Exercise description =
Across the data below, how many lines have the word "schottky" in them? Give the number and nothing else.

Material provided =
- Opening Delimiter -

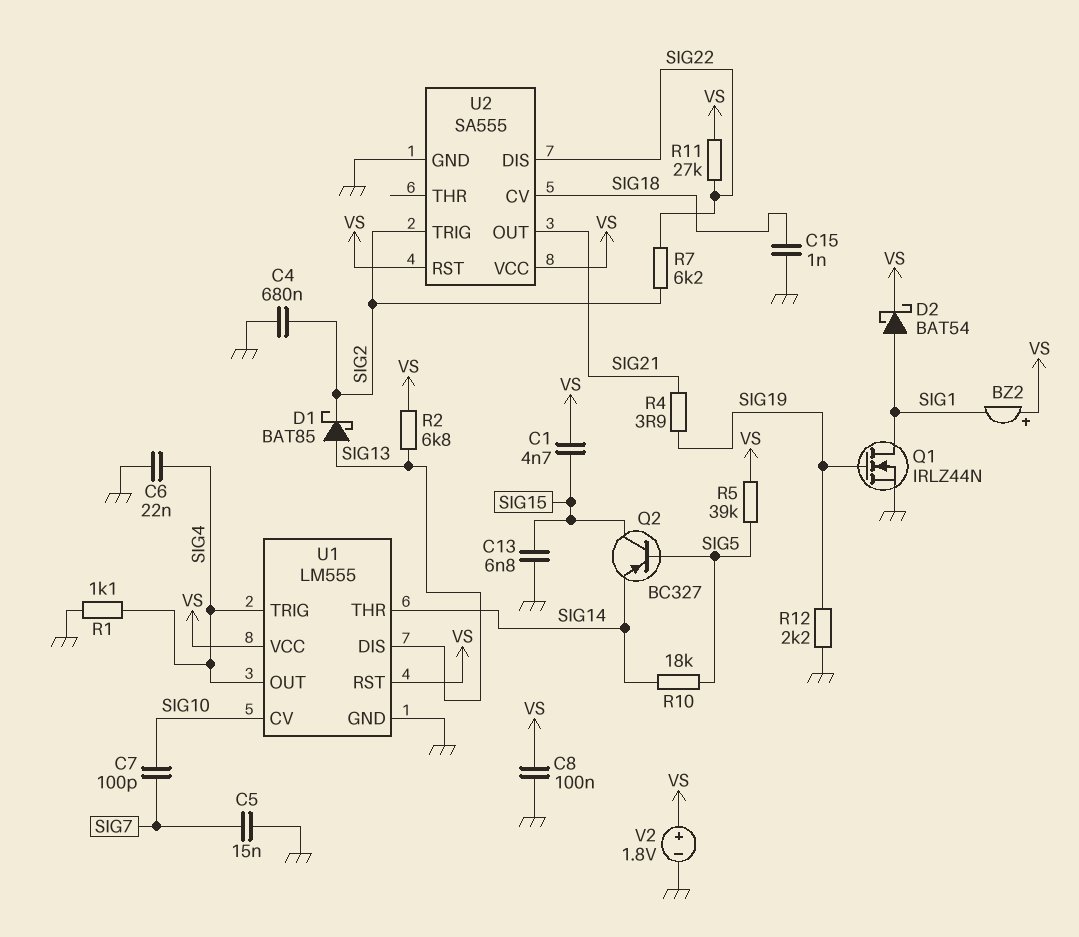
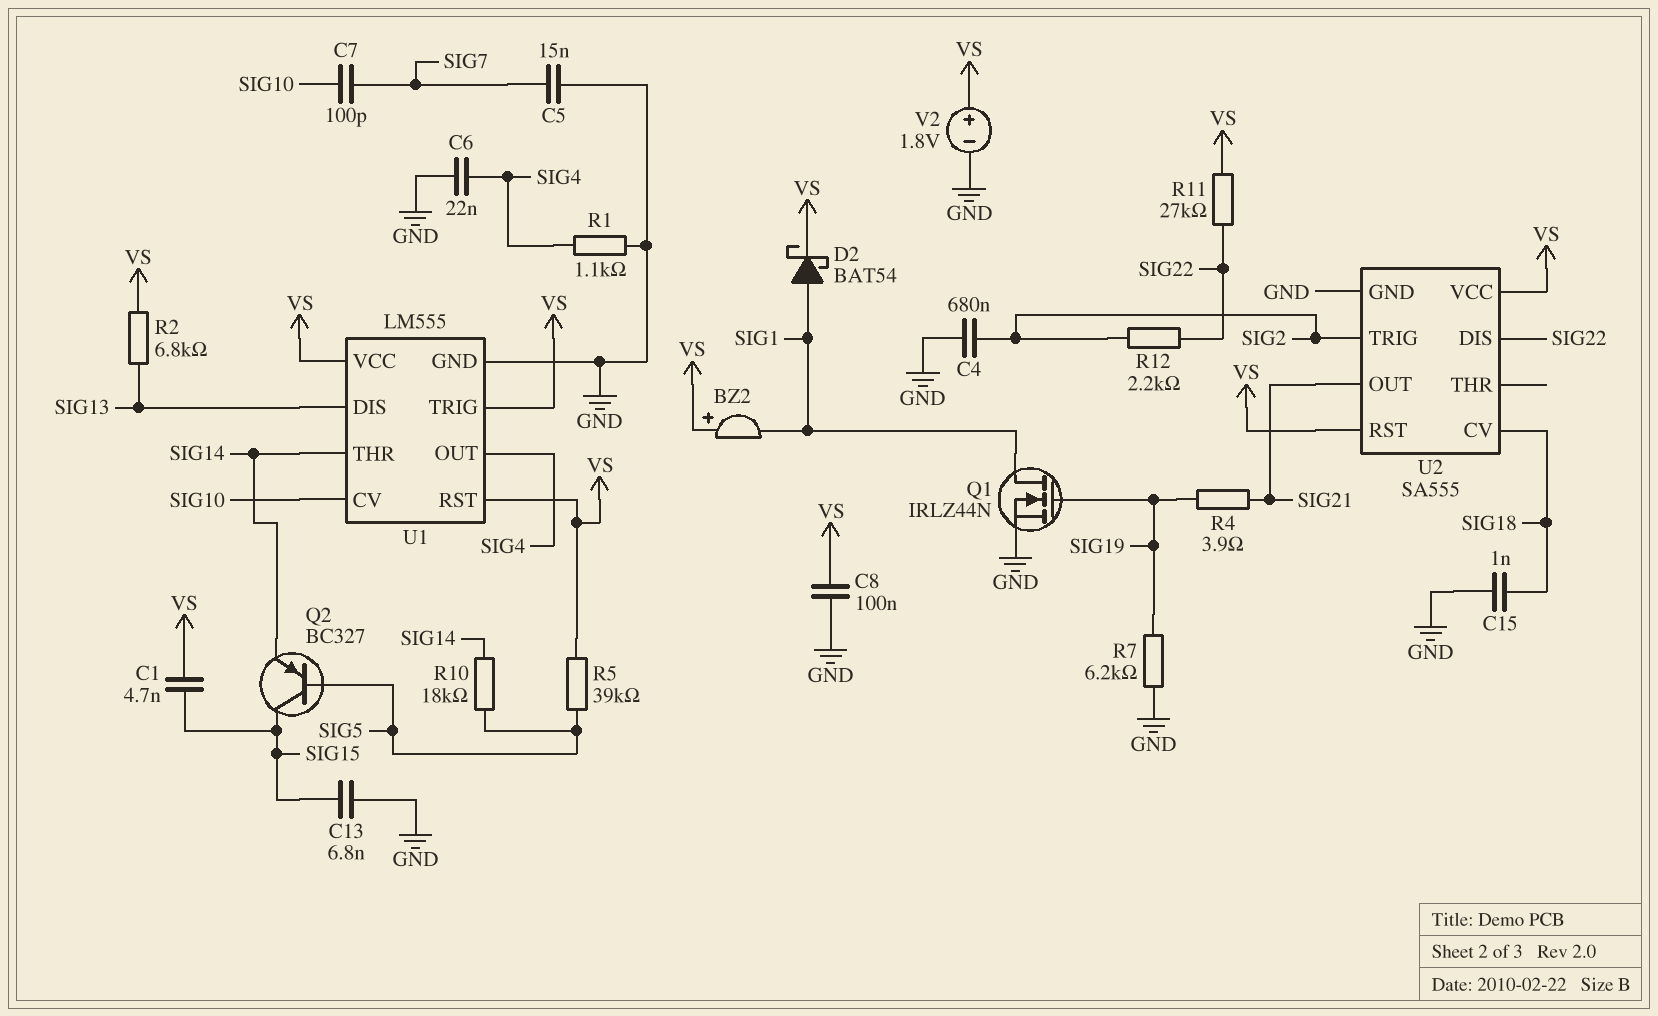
D1: schottky BAT85 (A SIG13, K SIG2) -> none
R7: 6.2k (SIG2, SIG22) -> 6.2k (GND, SIG19)
R12: 2.2k (GND, SIG19) -> 2.2k (SIG2, SIG22)
U1 pin TRIG: SIG4 -> VS

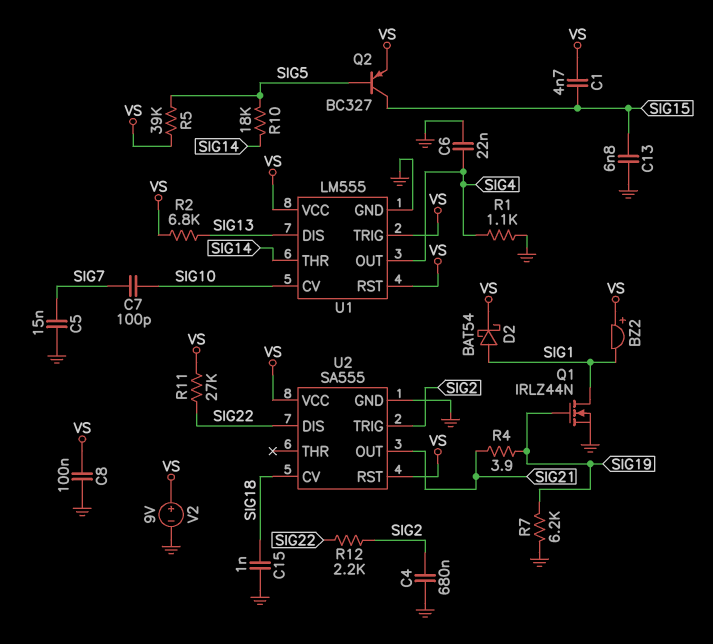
Q2: PNP BC327 (B SIG5, C SIG15, E SIG14) -> PNP BC327 (B SIG5, C SIG15, E VS)
V2: 1.8V (plus VS, minus GND) -> 9V (plus VS, minus GND)

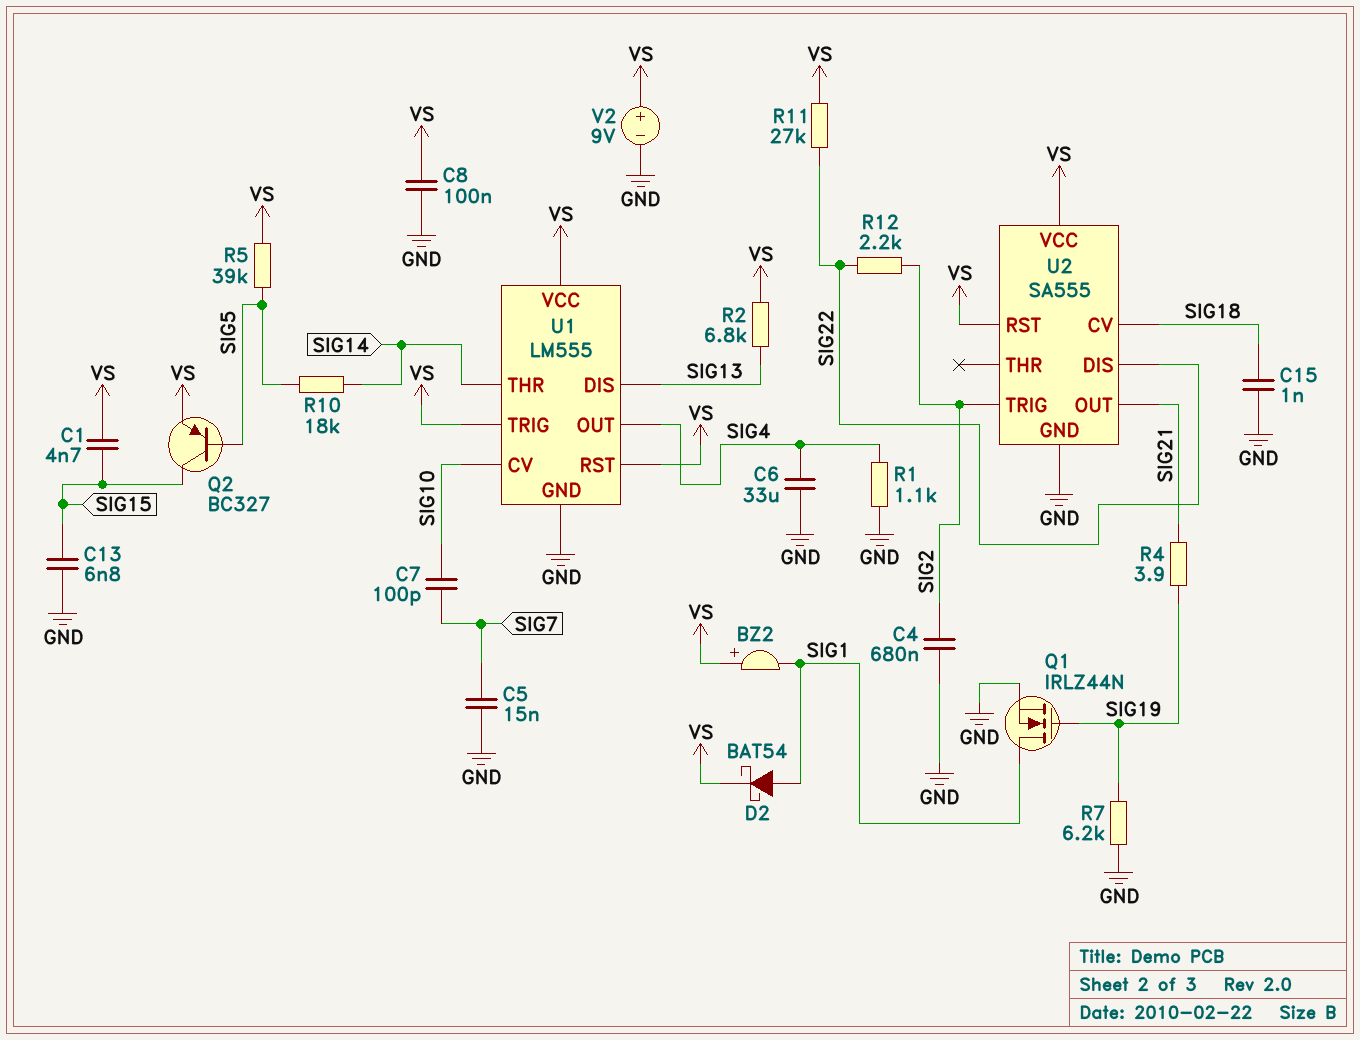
C6: 22nF (GND, SIG4) -> 33uF (GND, SIG4)

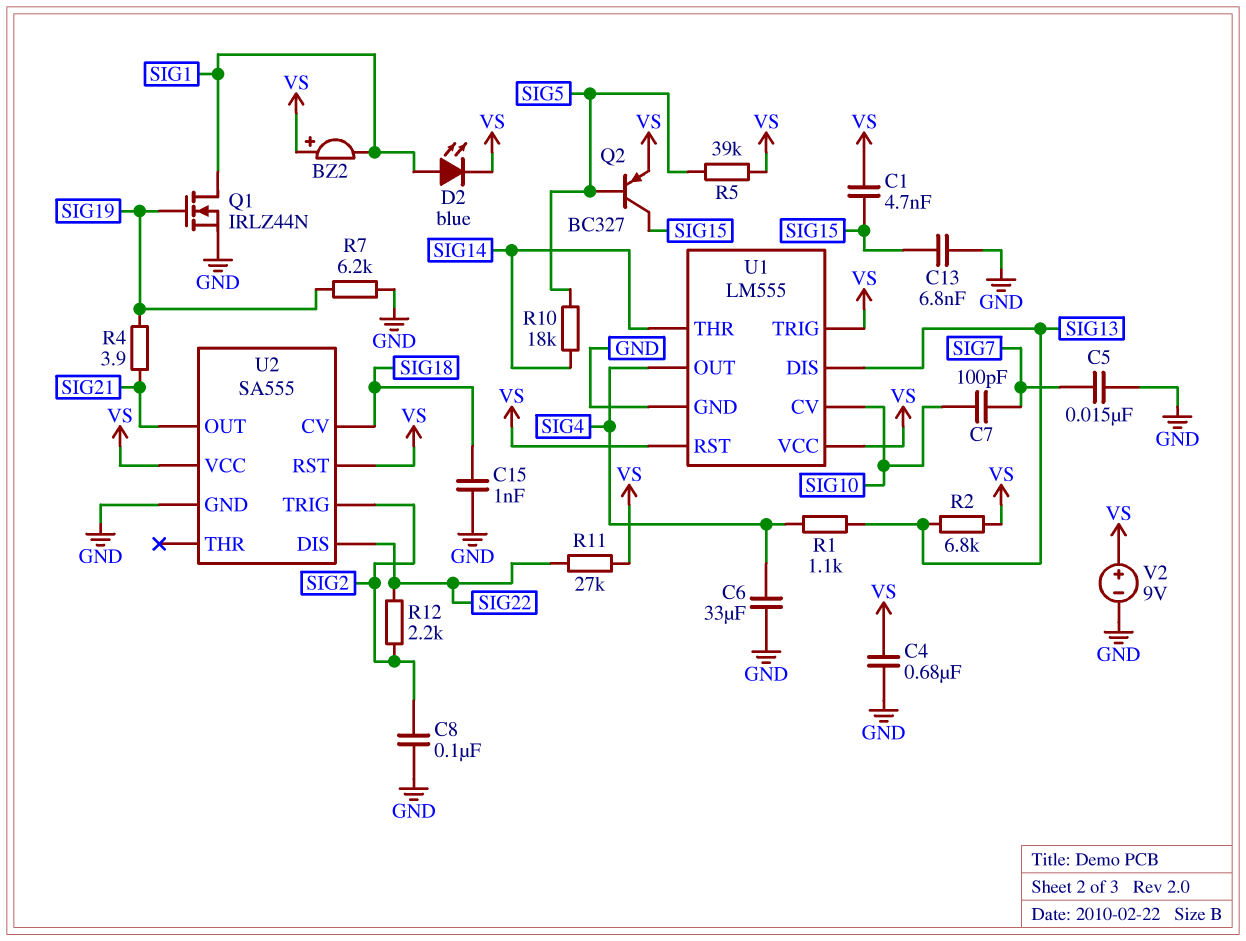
C4: 680nF (GND, SIG2) -> 680nF (GND, VS)
C8: 100nF (GND, VS) -> 100nF (GND, SIG2)
D2: schottky BAT54 (A SIG1, K VS) -> LED blue (A SIG1, K VS)
R1: 1.1k (GND, SIG4) -> 1.1k (SIG4, SIG13)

- Closing Delimiter -

Answer to the problem =
2